(INPUT ROWS)
>> begin

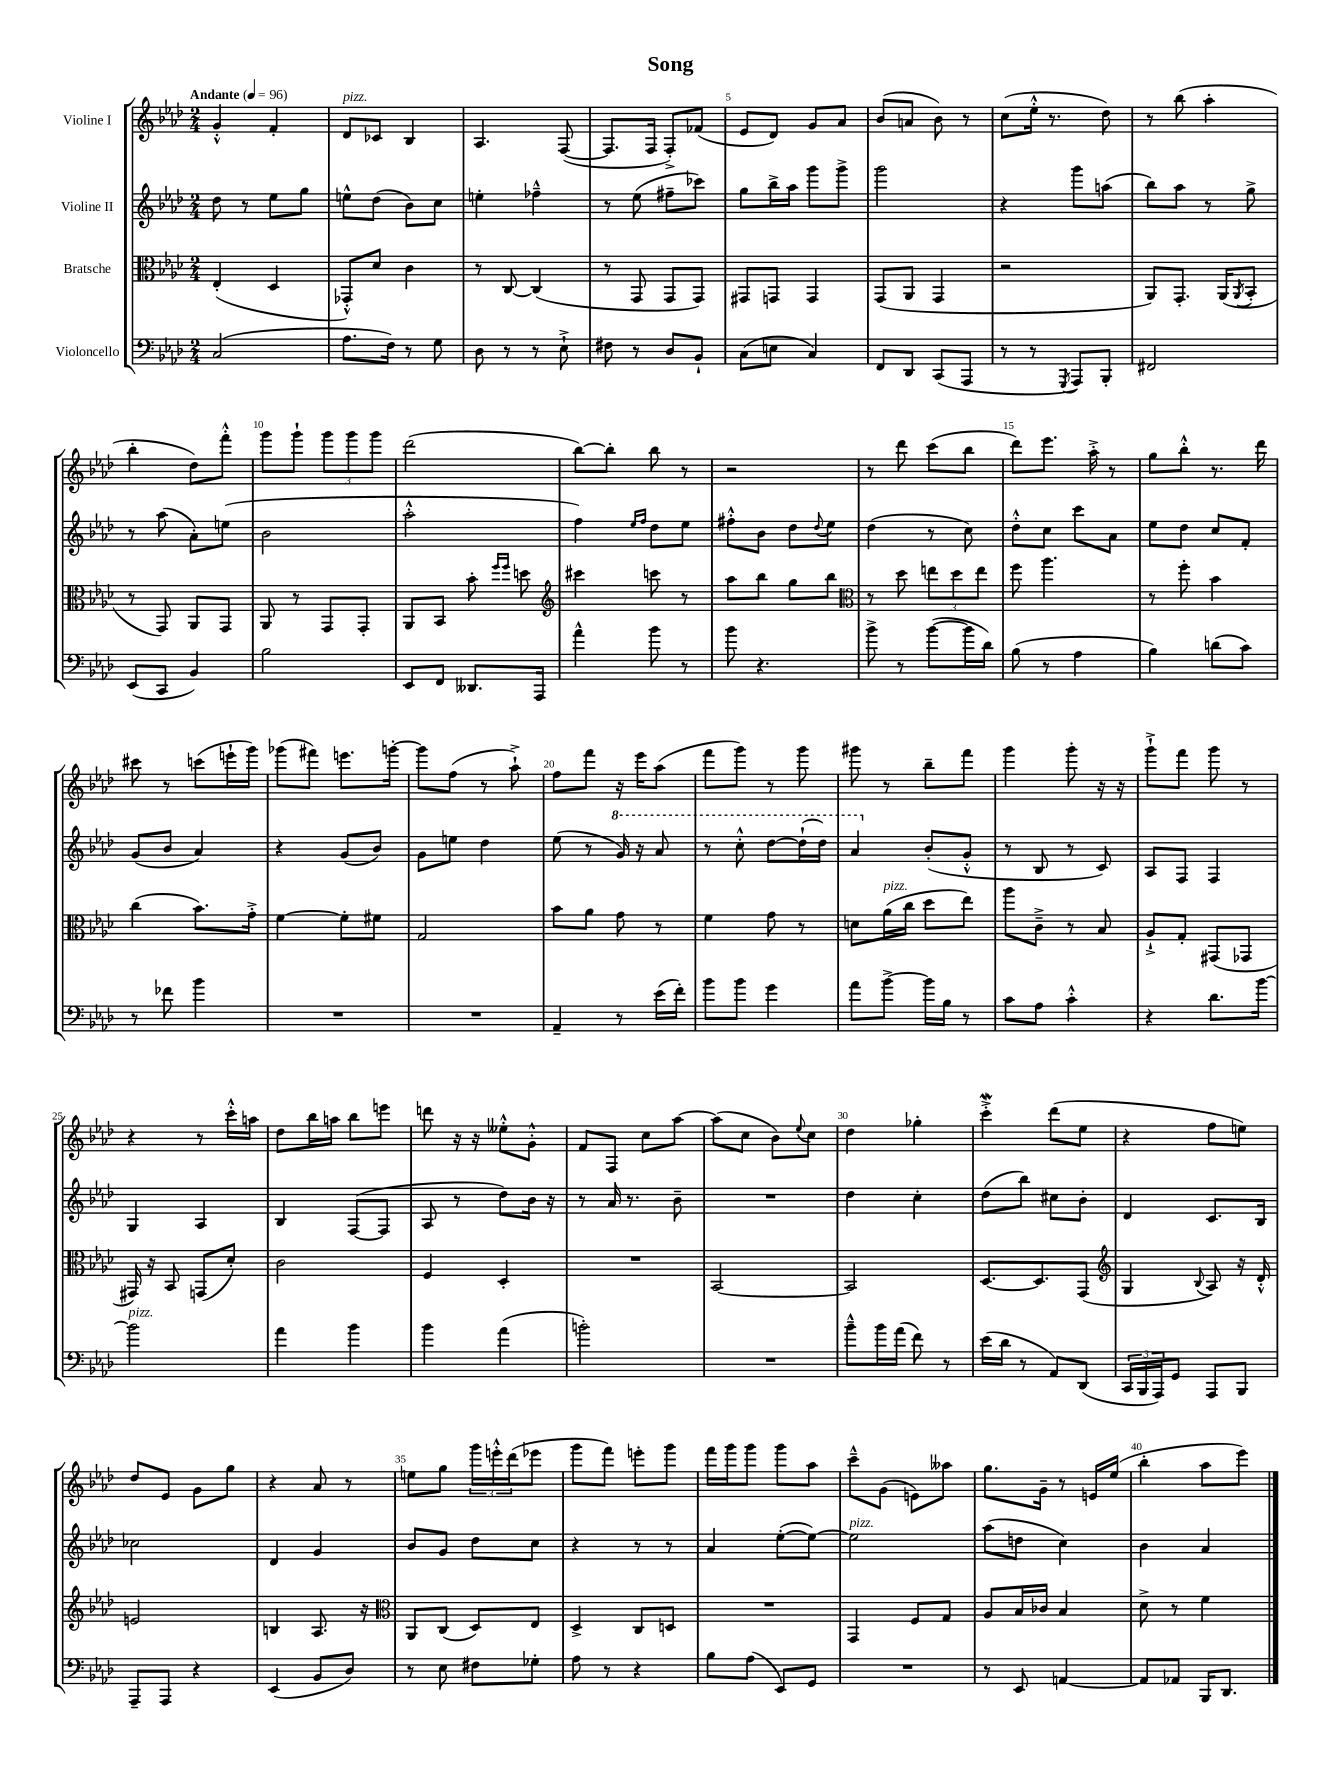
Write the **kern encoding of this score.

**kern	**kern	**kern	**kern
*staff4	*staff3	*staff2	*staff1
*clefF4	*clefC3	*clefG2	*clefG2
*k[b-e-a-d-]	*k[b-e-a-d-]	*k[b-e-a-d-]	*k[b-e-a-d-]
*M2/4	*M2/4	*M2/4	*M2/4
*MM96	*MM96	*MM96	*MM96
(2C	(4E-'	8dd-	4g'^^
.	.	8r	.
.	4D-	8ee-	4f'
.	.	8gg	.
=	=	=	=
8.A-	8GG-'^^)	8ee^^	8d-
.	8d-	(8dd-	8c-
16F)	.	.	.
8r	4c	8b-)	4B-
8G	.	8cc	.
=	=	=	=
8D-	8r	4ee'	4.A-
8r	[8C	.	.
8r	(4C]	4ff-~^^	.
8E-`^	.	.	([8F
=	=	=	=
8F#	8r	8r	8.F]
8r	8GG	(8ee-	.
.	.	.	16F
8D-	8GG	8ff#~	8F'^)
8BB-`	8GG)	8ccc-)	(8f-
=	=	=	=
(8C	8GG#	8gg	8e-
8E	8GG	16bb-^	8d-)
.	.	16aa-	.
4C)	4GG	8ggg	8g
.	.	8ggg^	8a-
=	=	=	=
8FF	(8GG	2ggg	(8b-
8DD-	8AA-	.	8a
(8CC	4GG	.	8b-)
8AAA-	.	.	8r
=	=	=	=
8r	2r	4r	(8cc
8r	.	.	16ee-'^^
.	.	.	8.r
8qGGG	.	.	.
8AAA-)	.	8ggg	.
8BBB-'	.	(8aa	8dd-)
=	=	=	=
2FF#	8AA-)	8bb-)	8r
.	8.GG'	8aa-	(8bb-
.	.	8r	4aa-'
.	(16AA-	.	.
.	8qAA-	.	.
.	8BB-'	8gg^	.
=	=	=	=
(8EE-	8r	8r	4bb-'
8CC	8GG)	(8aa-	.
4BB-)	8AA-	8a-')	8dd-)
.	8GG	(8ee	8fff'^^
=	=	=	=
2B-	8AA-	2b-	8ggg
.	8r	.	8ggg`
.	8GG	.	12ggg
.	.	.	12ggg
.	8GG'	.	.
.	.	.	12ggg
=	=	=	=
8EE-	8AA-	2aa-'^^	(2ddd-
8FF	8BB-	.	.
8.DD--	8b-'	.	.
.	16qqff	.	.
.	16qqff	.	.
.	8dd	.	.
16AAA-	.	.	.
=	=	=	=
*	*clefG2	*	*
4a-^^	4ccc#	4ff)	[8bb-)
.	.	.	8bb-']
.	.	16qqee-	.
.	.	16qqff	.
8b-	8ccc	8dd-	8bb-
8r	8r	8ee-	8r
=	=	=	=
8b-	8aa-	8ff#'^^	2r
4.r	8bb-	8b-	.
.	8gg	8dd-	.
.	.	8qqdd-	.
.	8bb-	8ee-	.
=	=	=	=
*	*clefC3	*	*
8b-^	8r	(4dd-	8r
8r	8dd-	.	8ddd-
([8b-	12ee	8r	(8ccc
.	12dd-	.	.
16b-]	.	8cc)	8bb-
.	12ee	.	.
16d-)	.	.	.
=	=	=	=
(8B-	8ff	8dd-'^^	8ddd-)
8r	4.aa-	8cc	8.eee-
4A-	.	8ccc	.
.	.	.	16aa-'^
.	.	8a-	8r
=	=	=	=
4B-)	8r	8ee-	8gg
.	8ff'	8dd-	8bb-'^^
(8d	4b-	8cc	8.r
8c)	.	8f'	.
.	.	.	16ddd-
=	=	=	=
8r	(4cc	(8g	8ccc#
8f-	.	8b-	8r
4b-	8.b-)	4a-)	(8ccc
.	.	.	16eee`
.	16g'^	.	16ggg)
=	=	=	=
2r	[4f	4r	(8ggg-
.	.	.	8fff#)
.	8f']	(8g	8.eee
.	8f#	8b-)	.
.	.	.	[16ggg'
=	=	=	=
2r	2G	8g	8ggg]
.	.	8ee	(8ff
.	.	4dd-	8r
.	.	.	8aa-`^)
=	=	=	=
4AA-~	8b-	(8ee-	8ff
.	8a-	8r	8fff
8r	8g	16gg)	16r
.	.	16r	16eee-
(16e-	8r	8aa-	(8aa-
16f')	.	.	.
=	=	=	=
8b-	4f	8r	8fff
8b-	.	8ccc'^^	8ggg)
4g	8g	[8ddd-	8r
.	8r	(16ddd-`]	8ggg
.	.	16ddd-)	.
=	=	=	=
8a-	8d	4aa-	8ggg#
[8b-^	(16a-	.	8r
.	16cc	.	.
16b-]	8dd-	(8b-'	8bb-~
16B-	.	.	.
8r	8ee-)	8g'^^	8fff
=	=	=	=
8c	8aa-	8r	4ggg
8A-	8c~^	8B-	.
4c'^^	8r	8r	8ggg'
.	8B-	8c)	16r
.	.	.	16r
=	=	=	=
4r	8A-`^	8A-	8ggg`^
.	8G'	8F	8fff
8.d-	(8GG#	4F	8ggg
.	8GG-	.	8r
[16b-	.	.	.
=	=	=	=
2b-]	16GG#)	4G	4r
.	16r	.	.
.	8BB-	.	.
.	(8GG	4A-	8r
.	8d-')	.	16ccc'^^
.	.	.	16aa
=	=	=	=
4a-	2c	4B-	8dd-
.	.	.	16bb-
.	.	.	16aa
4b-	.	([8F	8bb-
.	.	8F]	8eee
=	=	=	=
4b-	4F	8A-	8ddd
.	.	8r	16r
.	.	.	16r
(4a-	4D-'	8dd-)	8ee--'^^
.	.	16b-	8g'^^
.	.	16r	.
=	=	=	=
2b')	2r	8r	8f
.	.	16a-	8F
.	.	8.r	.
.	.	.	8cc
.	.	8b-~	[8aa-
=	=	=	=
2r	[2BB-	2r	(8aa-]
.	.	.	8cc
.	.	.	8b-)
.	.	.	8qqee-
.	.	.	8cc
=	=	=	=
8b-~^^	2BB-]	4dd-	4dd-
16b-	.	.	.
(16a-	.	.	.
8f)	.	4cc'	4gg-'
8r	.	.	.
=	=	=	=
(16e-	[8.D-	(8dd-	4ccc'^
16d-	.	.	.
8r	.	8bb-)	.
.	8.D-]	.	.
8AA-)	.	8cc#	(8ddd-
(8DD-	(8GG	8b-'	8ee-
=	=	=	=
*	*clefG2	*	*
24CC	4G	4d-	4r
24BBB-	.	.	.
24AAA-)	.	.	.
8GG	.	.	.
.	8qqB-	.	.
8AAA-	8A-)	8.c	8ff
8BBB-	16r	.	8ee)
.	16d-'^^	16B-	.
=	=	=	=
8AAA-~	2e	2cc-	8dd-
8AAA-	.	.	8e-
4r	.	.	8g
.	.	.	8gg
=	=	=	=
(4EE-	4B	4d-	4r
8BB-	8.A-	4g	8a-
8D-)	.	.	8r
.	16r	.	.
=	=	=	=
*	*clefC3	*	*
8r	8AA-	8b-	8ee
8E-	(8C	8g	8gg
8F#	8D-)	8dd-	24ggg
.	.	.	24eee'^^
.	.	.	(24ddd-
8G-'	8E-	8cc	8eee-
=	=	=	=
8A-	4D-^	4r	8ggg
8r	.	.	8fff)
4r	8C	8r	8eee'
.	8D	8r	8ggg
=	=	=	=
8B-	2r	4a-	16fff
.	.	.	16ggg
(8A-	.	.	8ggg
8EE-)	.	([8ee-'	8ggg
8GG	.	8ee-_)	8aa-
=	=	=	=
2r	4GG	2ee-]	8ccc~^^
.	.	.	(8g
.	8F	.	8e)
.	8G	.	8aa--
=	=	=	=
8r	8A-	(8aa-	8.gg
8EE-	16B-	8dd	.
.	16c-	.	16g~
[4AA	4B-	4cc)	8r
.	.	.	16e
.	.	.	(16ee-
=	=	=	=
8AA]	8d-^	4b-	4bb-'
8AA-	8r	.	.
16BBB-	4f	4a-	8aa-
8.DD-	.	.	.
.	.	.	8eee-)
==	==	==	==
*-	*-	*-	*-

>> end

Pull out every line of the listing above that contains the string "kern", and treat uppercase and lowercase letters as different.

Write the **kern encoding of this score.
**kern	**kern	**kern	**kern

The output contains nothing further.